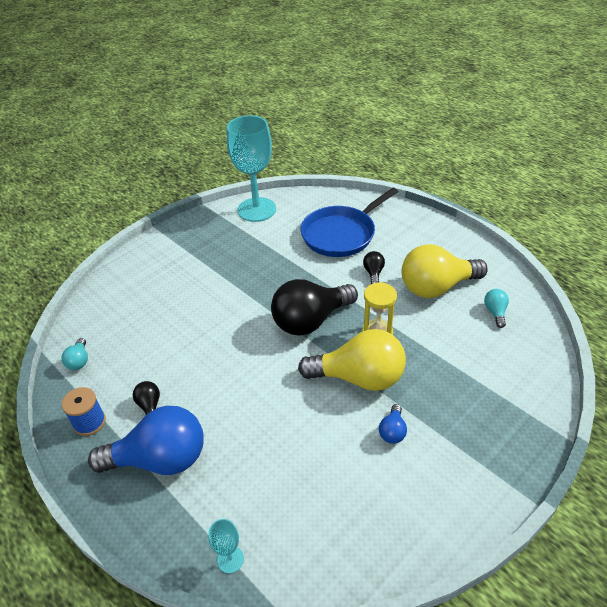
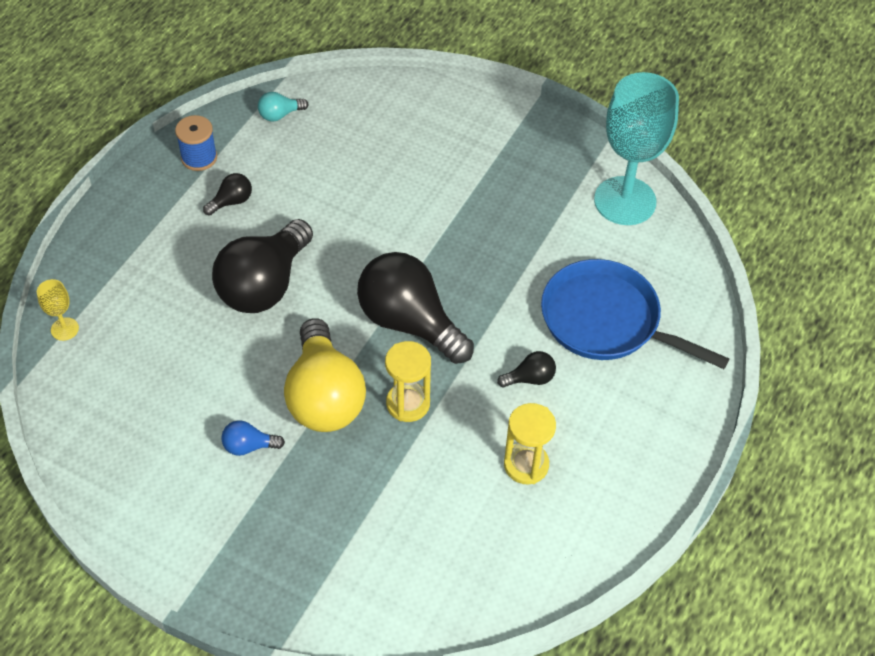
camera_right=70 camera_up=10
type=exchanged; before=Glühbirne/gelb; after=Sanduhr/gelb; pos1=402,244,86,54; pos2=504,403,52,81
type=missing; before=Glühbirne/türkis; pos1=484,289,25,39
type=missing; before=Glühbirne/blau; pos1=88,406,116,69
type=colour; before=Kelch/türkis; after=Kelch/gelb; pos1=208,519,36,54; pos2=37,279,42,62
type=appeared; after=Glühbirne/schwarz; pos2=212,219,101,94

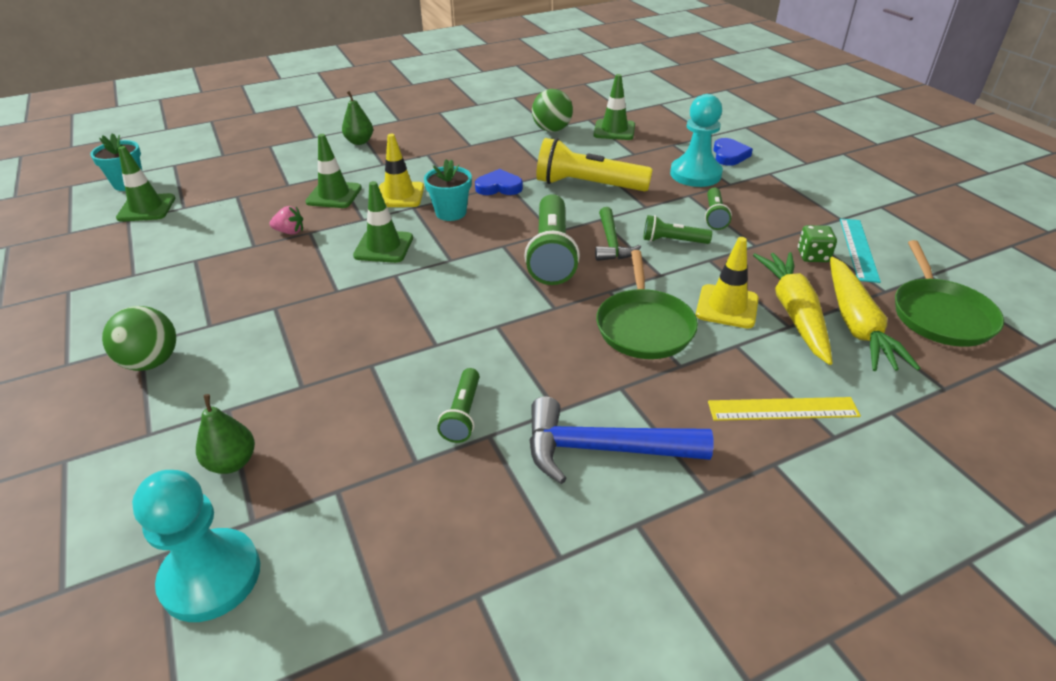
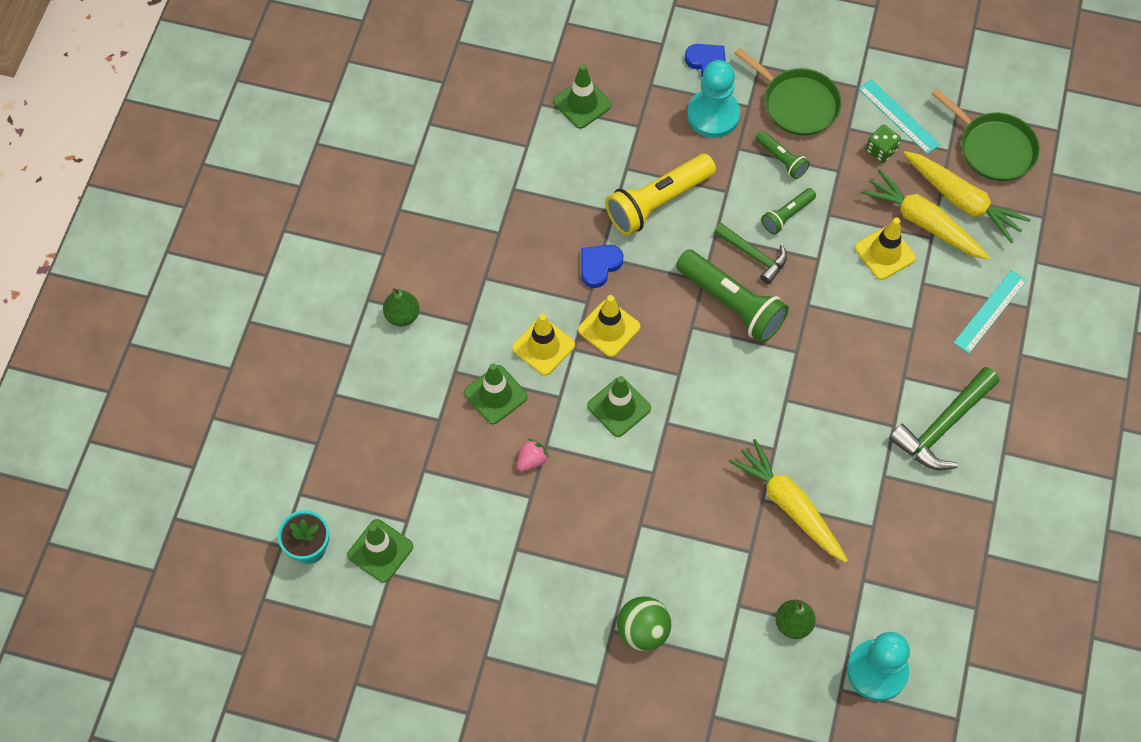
camera_right=-50 camera_up=25
type=missing; before=Ball/grün; pos1=532,89,41,43
type=exchanged; before=Blumentopf/türkis; after=Leitkegel/gelb; pos1=424,159,48,62; pos2=578,295,62,62
type=relocated; before=Pfanne/grün; pos1=596,250,102,109; pos2=734,48,108,88
type=missing; before=Taschenlampe/grün; pos1=437,368,43,75
type=colour; before=Hammer/blau; after=Hammer/grün; pos1=529,397,184,87; pos2=889,367,110,104
type=colour; before=Lineal/gelb; after=Lineal/türkis; pos1=708,397,153,24; pos2=953,270,74,84
type=appeared; after=Karotte/gelb; pos2=729,439,119,123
###
The answer must consist only of the lines from the beginning of the entries above through the line that holds "type=colour; before=Kelch/türkis; after=Kelch/gelb;", reproduced exactly and without pictures.

camera_right=70 camera_up=10
type=exchanged; before=Glühbirne/gelb; after=Sanduhr/gelb; pos1=402,244,86,54; pos2=504,403,52,81
type=missing; before=Glühbirne/türkis; pos1=484,289,25,39
type=missing; before=Glühbirne/blau; pos1=88,406,116,69
type=colour; before=Kelch/türkis; after=Kelch/gelb; pos1=208,519,36,54; pos2=37,279,42,62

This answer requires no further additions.